* Instruction:
Apart from the pictures, please restate every entry below exactly.

☆ ☆ ☆ ☆

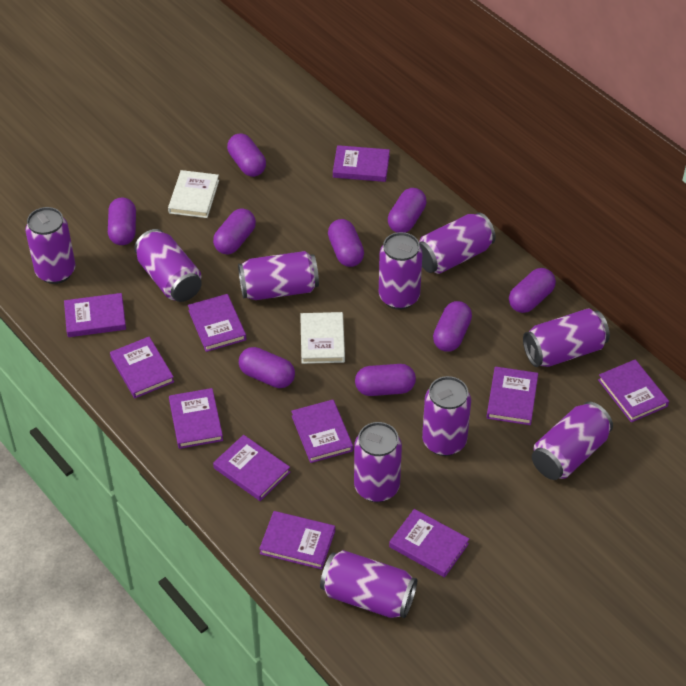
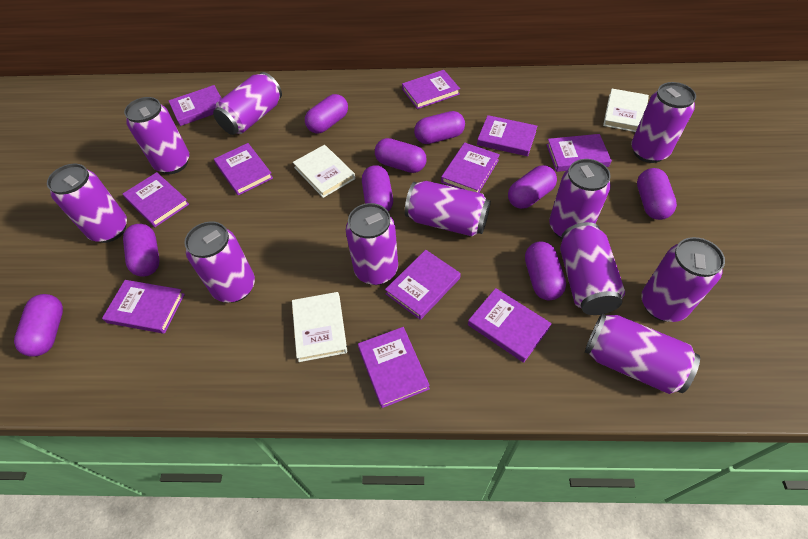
purple can: [25,207,76,284] [134,229,202,302] [238,251,319,300] [320,550,417,618] [354,422,402,502] [379,232,423,310] [419,213,496,274] [422,376,471,456] [523,308,610,367] [532,402,613,480] = 10 -> [47,164,127,243] [124,97,189,174] [184,221,255,303] [213,72,282,135] [346,203,398,285] [405,181,491,237] [549,159,611,238] [560,222,625,315] [585,313,700,394] [631,82,696,163] [641,237,725,322] = 11
white book: [168,170,219,218] [300,312,345,364] = 2 -> [292,292,347,362] [293,145,355,198] [603,89,649,132] = 3

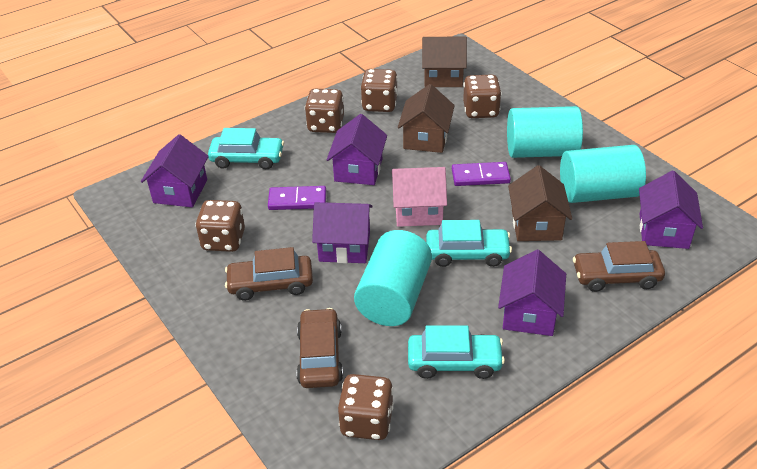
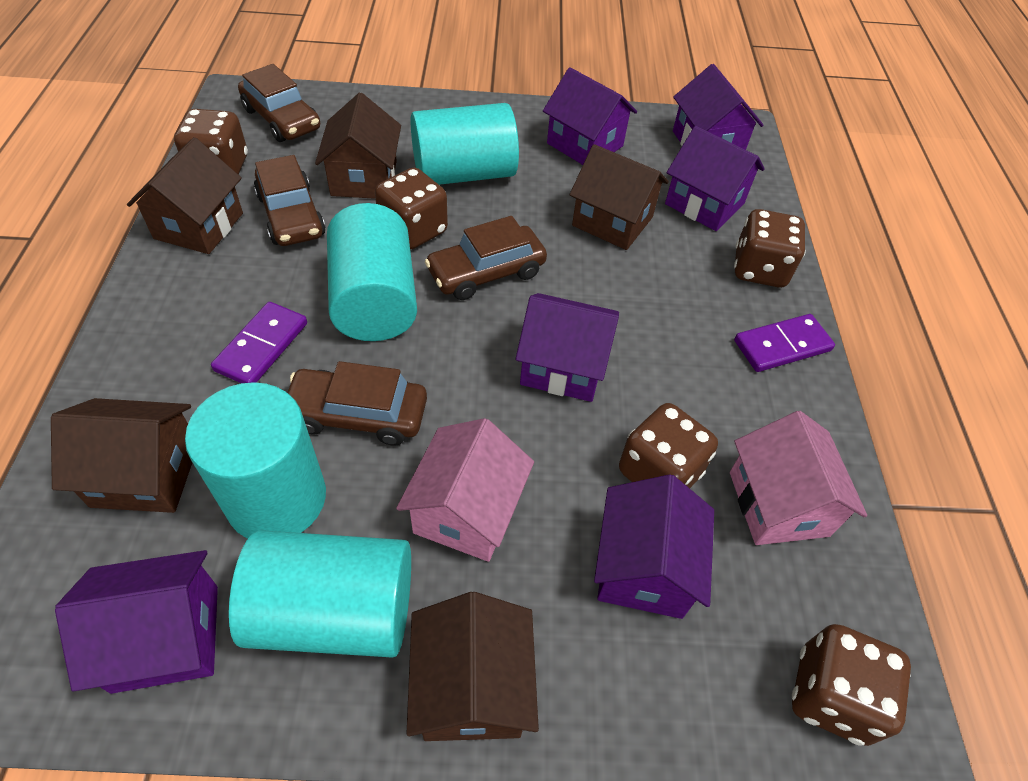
brown car: [225,247,313,301] [296,308,343,388] [573,241,665,292] = 3 -> [238,64,320,142] [254,155,325,246] [287,361,427,446] [425,216,547,300] = 4
brown house: [398,84,455,153] [422,37,467,87] [508,165,572,241] = 3 -> [51,398,192,513] [127,137,243,254] [315,93,401,199] [406,592,539,741] [569,144,669,250] = 5
pink house: [391,167,447,227] = 1 -> [396,418,534,562] [730,411,867,545] = 2
purple house: [141,134,209,207] [312,202,373,263] [327,114,387,185] [498,250,566,336] [639,171,703,249] = 5 -> [55,550,218,694] [516,293,619,402] [543,67,637,165] [594,474,714,619] [665,126,765,231] [673,64,763,150] = 6
turquoise car: [208,128,284,169] [408,325,505,379] [426,220,512,267] = 3 -> none = 0
turquoise cylinder: [354,230,432,326] [507,106,583,158] [560,145,646,203] = 3 -> [185,382,326,539] [229,530,411,658] [327,203,417,341] [411,103,519,185] = 4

☆ ☆ ☆ ☆

* Written solution:
purple can: [25,207,76,284] [134,229,202,302] [238,251,319,300] [320,550,417,618] [354,422,402,502] [379,232,423,310] [419,213,496,274] [422,376,471,456] [523,308,610,367] [532,402,613,480] = 10 -> [47,164,127,243] [124,97,189,174] [184,221,255,303] [213,72,282,135] [346,203,398,285] [405,181,491,237] [549,159,611,238] [560,222,625,315] [585,313,700,394] [631,82,696,163] [641,237,725,322] = 11
white book: [168,170,219,218] [300,312,345,364] = 2 -> [292,292,347,362] [293,145,355,198] [603,89,649,132] = 3

brown car: [225,247,313,301] [296,308,343,388] [573,241,665,292] = 3 -> [238,64,320,142] [254,155,325,246] [287,361,427,446] [425,216,547,300] = 4
brown house: [398,84,455,153] [422,37,467,87] [508,165,572,241] = 3 -> [51,398,192,513] [127,137,243,254] [315,93,401,199] [406,592,539,741] [569,144,669,250] = 5
pink house: [391,167,447,227] = 1 -> [396,418,534,562] [730,411,867,545] = 2
purple house: [141,134,209,207] [312,202,373,263] [327,114,387,185] [498,250,566,336] [639,171,703,249] = 5 -> [55,550,218,694] [516,293,619,402] [543,67,637,165] [594,474,714,619] [665,126,765,231] [673,64,763,150] = 6
turquoise car: [208,128,284,169] [408,325,505,379] [426,220,512,267] = 3 -> none = 0
turquoise cylinder: [354,230,432,326] [507,106,583,158] [560,145,646,203] = 3 -> [185,382,326,539] [229,530,411,658] [327,203,417,341] [411,103,519,185] = 4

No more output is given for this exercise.